About this task -> Beginning with the line that has "grey lamp <397 546> -> orange lamp <430 422>", reproduce each remaining line of the data exactly, down to and including the last.

Information provided ->
──────────

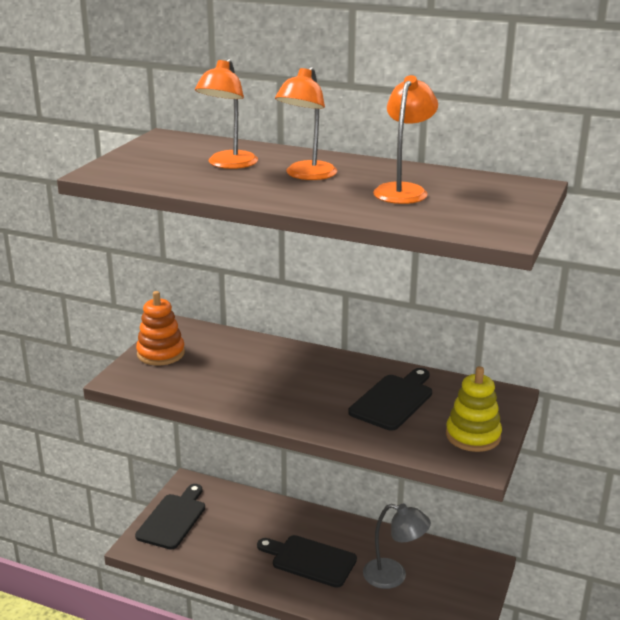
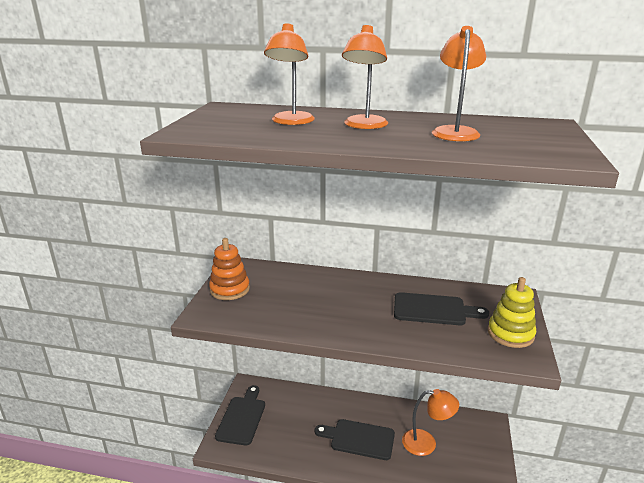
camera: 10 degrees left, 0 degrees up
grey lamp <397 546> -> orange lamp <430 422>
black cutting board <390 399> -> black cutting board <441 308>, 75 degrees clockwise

──────────

The completed task ->
grey lamp <397 546> -> orange lamp <430 422>
black cutting board <390 399> -> black cutting board <441 308>, 75 degrees clockwise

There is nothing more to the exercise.